▶ **What you are asked to do**
Report only how many lines below include "FILT".

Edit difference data
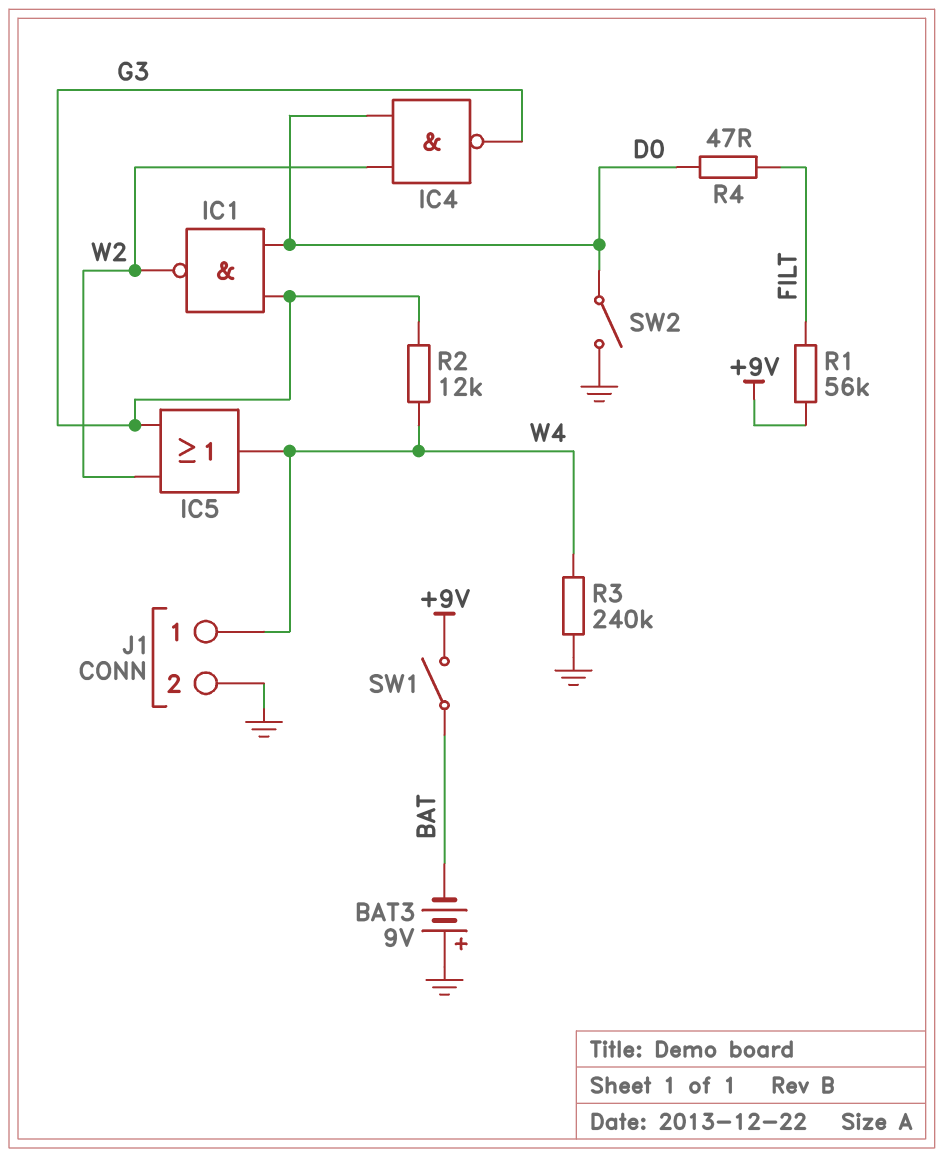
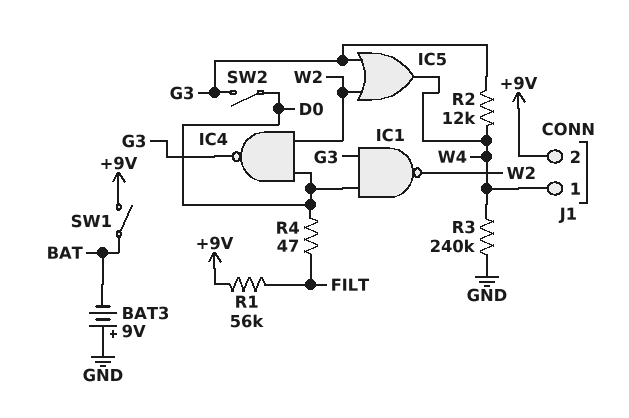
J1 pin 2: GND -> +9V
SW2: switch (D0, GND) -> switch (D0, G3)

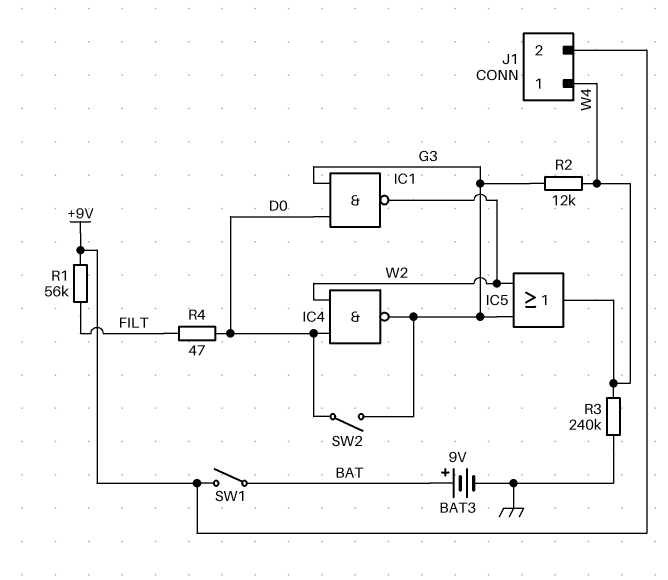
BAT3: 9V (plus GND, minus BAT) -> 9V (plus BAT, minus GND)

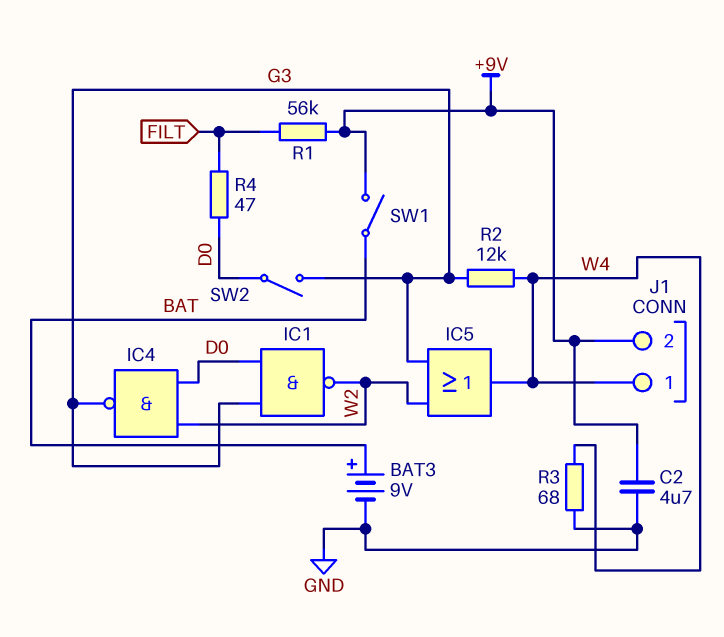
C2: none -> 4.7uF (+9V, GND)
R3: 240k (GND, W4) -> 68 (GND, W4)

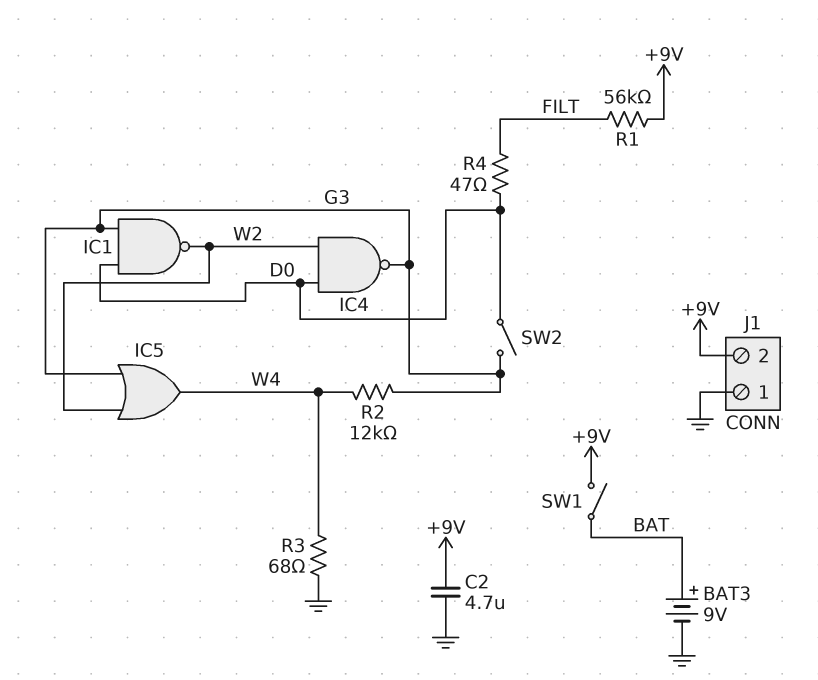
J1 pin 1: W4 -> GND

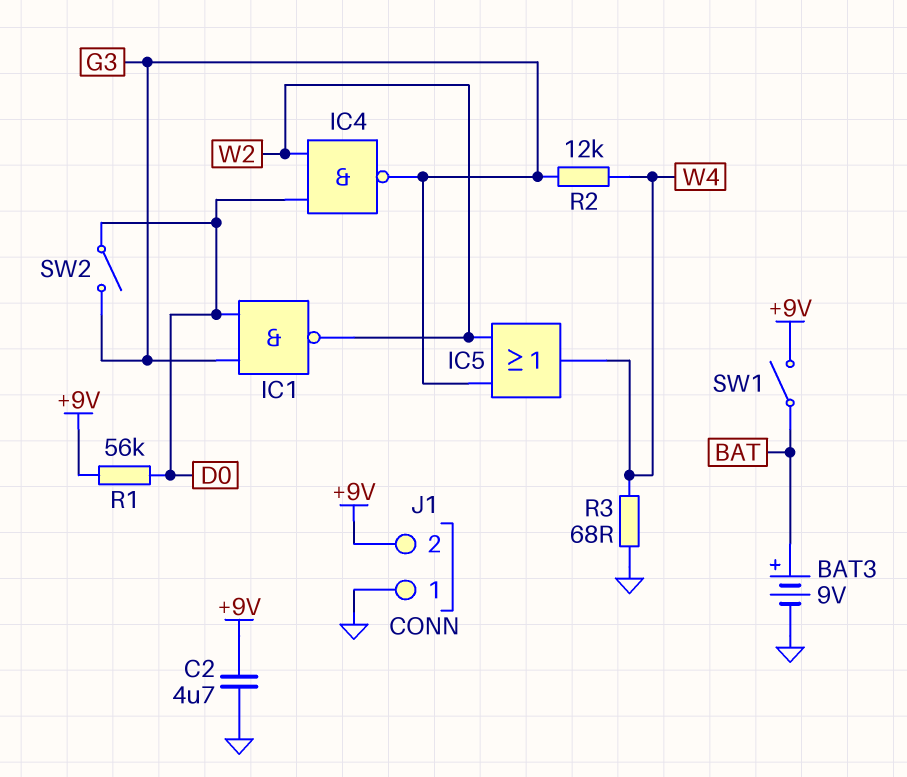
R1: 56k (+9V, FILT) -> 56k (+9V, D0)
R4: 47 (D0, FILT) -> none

▶ **Solution for this task**
2